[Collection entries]
• • • •

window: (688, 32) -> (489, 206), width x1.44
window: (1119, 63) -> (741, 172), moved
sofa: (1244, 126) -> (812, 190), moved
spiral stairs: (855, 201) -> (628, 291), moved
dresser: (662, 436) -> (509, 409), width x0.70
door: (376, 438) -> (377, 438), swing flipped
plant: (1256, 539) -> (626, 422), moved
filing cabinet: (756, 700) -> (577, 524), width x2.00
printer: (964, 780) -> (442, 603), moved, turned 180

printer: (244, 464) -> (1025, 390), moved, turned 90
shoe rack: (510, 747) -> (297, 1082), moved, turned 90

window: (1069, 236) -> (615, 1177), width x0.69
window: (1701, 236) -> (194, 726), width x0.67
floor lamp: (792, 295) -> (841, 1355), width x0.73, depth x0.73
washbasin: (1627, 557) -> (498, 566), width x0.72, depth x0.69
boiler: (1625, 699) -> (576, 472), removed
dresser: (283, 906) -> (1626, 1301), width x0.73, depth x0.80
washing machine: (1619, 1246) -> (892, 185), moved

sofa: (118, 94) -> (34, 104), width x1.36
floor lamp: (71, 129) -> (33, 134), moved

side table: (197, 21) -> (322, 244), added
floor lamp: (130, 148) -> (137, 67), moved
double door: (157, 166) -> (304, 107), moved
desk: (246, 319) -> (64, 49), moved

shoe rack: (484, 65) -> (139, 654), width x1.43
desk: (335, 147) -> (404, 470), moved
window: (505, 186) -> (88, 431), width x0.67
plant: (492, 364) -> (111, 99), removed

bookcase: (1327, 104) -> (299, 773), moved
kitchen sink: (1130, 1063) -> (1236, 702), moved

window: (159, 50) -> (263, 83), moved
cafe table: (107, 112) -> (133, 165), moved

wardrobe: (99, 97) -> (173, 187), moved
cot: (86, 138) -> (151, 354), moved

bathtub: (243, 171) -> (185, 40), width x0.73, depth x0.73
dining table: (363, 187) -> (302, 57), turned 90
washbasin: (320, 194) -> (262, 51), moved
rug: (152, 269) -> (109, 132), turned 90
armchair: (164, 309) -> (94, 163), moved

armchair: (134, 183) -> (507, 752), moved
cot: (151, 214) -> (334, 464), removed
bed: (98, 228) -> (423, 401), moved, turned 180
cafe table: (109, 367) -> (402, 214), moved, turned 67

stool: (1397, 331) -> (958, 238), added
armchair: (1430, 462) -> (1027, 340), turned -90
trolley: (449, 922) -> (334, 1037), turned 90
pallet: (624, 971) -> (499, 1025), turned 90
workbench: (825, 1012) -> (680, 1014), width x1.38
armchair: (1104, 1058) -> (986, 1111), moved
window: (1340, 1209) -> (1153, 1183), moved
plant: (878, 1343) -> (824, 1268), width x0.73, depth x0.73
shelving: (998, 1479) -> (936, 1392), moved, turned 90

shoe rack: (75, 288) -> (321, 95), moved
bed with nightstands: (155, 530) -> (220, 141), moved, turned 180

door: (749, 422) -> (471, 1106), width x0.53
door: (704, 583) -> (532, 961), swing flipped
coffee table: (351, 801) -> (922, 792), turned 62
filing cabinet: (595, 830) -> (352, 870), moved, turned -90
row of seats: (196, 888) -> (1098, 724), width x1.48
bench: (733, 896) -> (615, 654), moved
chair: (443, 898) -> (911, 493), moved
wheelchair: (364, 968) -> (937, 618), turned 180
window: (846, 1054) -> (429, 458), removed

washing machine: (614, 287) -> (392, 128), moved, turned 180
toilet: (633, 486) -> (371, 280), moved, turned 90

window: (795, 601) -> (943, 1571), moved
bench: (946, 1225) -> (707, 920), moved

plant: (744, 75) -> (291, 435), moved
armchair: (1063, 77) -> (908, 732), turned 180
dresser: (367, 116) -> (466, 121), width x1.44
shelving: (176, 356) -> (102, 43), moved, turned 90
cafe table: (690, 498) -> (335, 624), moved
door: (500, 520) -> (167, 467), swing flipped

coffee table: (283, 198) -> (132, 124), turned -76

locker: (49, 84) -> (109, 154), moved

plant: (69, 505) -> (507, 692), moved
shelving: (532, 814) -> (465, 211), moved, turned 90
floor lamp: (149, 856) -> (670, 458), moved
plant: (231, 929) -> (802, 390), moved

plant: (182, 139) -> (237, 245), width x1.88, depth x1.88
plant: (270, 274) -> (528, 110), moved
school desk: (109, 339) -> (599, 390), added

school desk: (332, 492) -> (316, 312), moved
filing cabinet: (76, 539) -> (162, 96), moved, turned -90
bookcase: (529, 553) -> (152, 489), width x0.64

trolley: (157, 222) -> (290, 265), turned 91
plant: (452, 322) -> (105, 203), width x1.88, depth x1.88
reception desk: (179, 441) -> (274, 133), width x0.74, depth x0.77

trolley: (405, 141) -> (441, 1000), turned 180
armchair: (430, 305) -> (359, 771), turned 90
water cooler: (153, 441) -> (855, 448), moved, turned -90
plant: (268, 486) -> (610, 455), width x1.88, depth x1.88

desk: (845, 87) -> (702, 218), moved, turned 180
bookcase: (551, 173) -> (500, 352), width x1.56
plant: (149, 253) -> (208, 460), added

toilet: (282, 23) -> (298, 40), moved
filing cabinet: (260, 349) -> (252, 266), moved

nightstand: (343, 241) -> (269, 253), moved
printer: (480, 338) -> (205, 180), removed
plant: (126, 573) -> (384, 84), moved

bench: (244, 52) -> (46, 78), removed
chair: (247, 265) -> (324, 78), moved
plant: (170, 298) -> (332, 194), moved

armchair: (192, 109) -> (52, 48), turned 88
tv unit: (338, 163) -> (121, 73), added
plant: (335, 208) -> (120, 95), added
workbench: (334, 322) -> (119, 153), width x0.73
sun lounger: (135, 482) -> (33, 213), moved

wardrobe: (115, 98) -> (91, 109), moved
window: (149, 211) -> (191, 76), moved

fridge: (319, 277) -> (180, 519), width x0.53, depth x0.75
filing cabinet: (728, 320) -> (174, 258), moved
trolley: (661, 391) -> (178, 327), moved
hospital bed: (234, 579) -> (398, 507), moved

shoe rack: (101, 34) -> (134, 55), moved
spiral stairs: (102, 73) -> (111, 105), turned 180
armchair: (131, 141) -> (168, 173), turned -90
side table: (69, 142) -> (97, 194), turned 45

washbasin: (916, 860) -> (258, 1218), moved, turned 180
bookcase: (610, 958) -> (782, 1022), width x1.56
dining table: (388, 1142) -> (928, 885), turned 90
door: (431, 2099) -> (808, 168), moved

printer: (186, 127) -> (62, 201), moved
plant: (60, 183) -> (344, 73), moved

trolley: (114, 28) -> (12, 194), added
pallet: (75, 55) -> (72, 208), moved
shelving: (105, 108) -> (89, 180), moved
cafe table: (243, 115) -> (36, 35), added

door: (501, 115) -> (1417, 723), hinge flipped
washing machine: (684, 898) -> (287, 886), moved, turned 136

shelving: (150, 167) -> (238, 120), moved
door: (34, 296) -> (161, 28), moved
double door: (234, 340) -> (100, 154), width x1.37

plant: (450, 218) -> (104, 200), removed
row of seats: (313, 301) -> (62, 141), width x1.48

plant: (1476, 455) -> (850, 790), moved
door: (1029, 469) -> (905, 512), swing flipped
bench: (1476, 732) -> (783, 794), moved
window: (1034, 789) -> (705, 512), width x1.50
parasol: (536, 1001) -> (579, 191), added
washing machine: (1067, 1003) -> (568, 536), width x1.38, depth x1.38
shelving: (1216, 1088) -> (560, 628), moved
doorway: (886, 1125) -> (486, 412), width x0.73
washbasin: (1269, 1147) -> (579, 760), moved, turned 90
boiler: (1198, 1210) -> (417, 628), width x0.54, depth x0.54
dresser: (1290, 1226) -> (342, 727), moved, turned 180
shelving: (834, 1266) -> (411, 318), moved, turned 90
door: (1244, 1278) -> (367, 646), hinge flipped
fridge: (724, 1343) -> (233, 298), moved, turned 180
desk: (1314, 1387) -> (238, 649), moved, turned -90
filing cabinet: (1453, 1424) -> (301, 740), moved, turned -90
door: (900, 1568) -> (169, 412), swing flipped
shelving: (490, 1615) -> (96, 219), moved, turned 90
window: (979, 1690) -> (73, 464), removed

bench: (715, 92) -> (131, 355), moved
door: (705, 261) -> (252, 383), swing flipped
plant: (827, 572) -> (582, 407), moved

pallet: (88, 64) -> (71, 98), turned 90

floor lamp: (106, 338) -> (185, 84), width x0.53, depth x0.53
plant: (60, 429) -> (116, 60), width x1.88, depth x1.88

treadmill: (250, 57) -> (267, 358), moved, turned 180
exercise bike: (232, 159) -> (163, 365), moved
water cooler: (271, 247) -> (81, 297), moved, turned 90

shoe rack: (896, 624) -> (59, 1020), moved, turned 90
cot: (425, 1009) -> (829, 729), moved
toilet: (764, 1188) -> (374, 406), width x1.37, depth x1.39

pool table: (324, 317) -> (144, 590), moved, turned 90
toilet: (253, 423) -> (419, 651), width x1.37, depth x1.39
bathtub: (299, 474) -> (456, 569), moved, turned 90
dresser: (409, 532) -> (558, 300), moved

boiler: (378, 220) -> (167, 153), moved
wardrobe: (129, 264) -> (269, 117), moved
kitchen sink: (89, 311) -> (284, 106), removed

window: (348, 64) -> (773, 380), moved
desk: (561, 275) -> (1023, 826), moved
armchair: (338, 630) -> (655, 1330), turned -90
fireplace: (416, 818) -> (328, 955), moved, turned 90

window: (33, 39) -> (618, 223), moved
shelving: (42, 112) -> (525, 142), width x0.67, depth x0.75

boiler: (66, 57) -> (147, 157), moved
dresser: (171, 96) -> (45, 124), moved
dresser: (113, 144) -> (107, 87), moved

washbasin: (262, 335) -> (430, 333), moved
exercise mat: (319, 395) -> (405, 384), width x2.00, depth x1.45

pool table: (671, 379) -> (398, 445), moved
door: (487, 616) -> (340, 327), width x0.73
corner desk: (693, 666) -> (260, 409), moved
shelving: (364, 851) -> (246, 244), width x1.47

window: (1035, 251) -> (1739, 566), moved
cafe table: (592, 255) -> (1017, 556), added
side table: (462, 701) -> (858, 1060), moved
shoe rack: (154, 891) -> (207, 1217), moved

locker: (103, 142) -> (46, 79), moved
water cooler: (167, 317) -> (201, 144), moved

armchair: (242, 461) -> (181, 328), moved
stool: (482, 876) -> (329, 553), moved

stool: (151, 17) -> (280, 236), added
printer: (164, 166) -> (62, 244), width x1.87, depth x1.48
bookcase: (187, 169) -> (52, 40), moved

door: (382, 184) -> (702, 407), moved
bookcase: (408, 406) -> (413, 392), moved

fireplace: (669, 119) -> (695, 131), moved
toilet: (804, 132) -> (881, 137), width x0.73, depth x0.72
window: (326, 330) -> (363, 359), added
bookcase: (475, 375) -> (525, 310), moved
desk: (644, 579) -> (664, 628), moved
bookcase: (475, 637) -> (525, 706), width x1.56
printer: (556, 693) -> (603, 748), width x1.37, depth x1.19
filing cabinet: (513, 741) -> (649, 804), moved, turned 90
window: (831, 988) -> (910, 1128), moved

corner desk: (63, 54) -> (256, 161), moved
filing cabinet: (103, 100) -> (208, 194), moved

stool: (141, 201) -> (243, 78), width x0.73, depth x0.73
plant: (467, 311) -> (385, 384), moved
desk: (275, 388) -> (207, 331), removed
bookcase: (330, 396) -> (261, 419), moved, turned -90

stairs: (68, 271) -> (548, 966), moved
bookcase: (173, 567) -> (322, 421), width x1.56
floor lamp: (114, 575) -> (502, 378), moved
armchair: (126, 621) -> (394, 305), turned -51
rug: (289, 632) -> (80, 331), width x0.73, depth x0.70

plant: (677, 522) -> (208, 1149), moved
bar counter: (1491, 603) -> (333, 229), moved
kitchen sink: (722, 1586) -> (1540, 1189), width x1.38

• • • •

For this exercise, output exactly the lines above from the line with "stool: (1397, 331) -> (958, 238), added" to the line with "locker: (49, 84) -> (109, 154), moved", counting both, and leave out the rest.

Solution to the problem ->
stool: (1397, 331) -> (958, 238), added
armchair: (1430, 462) -> (1027, 340), turned -90
trolley: (449, 922) -> (334, 1037), turned 90
pallet: (624, 971) -> (499, 1025), turned 90
workbench: (825, 1012) -> (680, 1014), width x1.38
armchair: (1104, 1058) -> (986, 1111), moved
window: (1340, 1209) -> (1153, 1183), moved
plant: (878, 1343) -> (824, 1268), width x0.73, depth x0.73
shelving: (998, 1479) -> (936, 1392), moved, turned 90

shoe rack: (75, 288) -> (321, 95), moved
bed with nightstands: (155, 530) -> (220, 141), moved, turned 180

door: (749, 422) -> (471, 1106), width x0.53
door: (704, 583) -> (532, 961), swing flipped
coffee table: (351, 801) -> (922, 792), turned 62
filing cabinet: (595, 830) -> (352, 870), moved, turned -90
row of seats: (196, 888) -> (1098, 724), width x1.48
bench: (733, 896) -> (615, 654), moved
chair: (443, 898) -> (911, 493), moved
wheelchair: (364, 968) -> (937, 618), turned 180
window: (846, 1054) -> (429, 458), removed

washing machine: (614, 287) -> (392, 128), moved, turned 180
toilet: (633, 486) -> (371, 280), moved, turned 90

window: (795, 601) -> (943, 1571), moved
bench: (946, 1225) -> (707, 920), moved

plant: (744, 75) -> (291, 435), moved
armchair: (1063, 77) -> (908, 732), turned 180
dresser: (367, 116) -> (466, 121), width x1.44
shelving: (176, 356) -> (102, 43), moved, turned 90
cafe table: (690, 498) -> (335, 624), moved
door: (500, 520) -> (167, 467), swing flipped

coffee table: (283, 198) -> (132, 124), turned -76

locker: (49, 84) -> (109, 154), moved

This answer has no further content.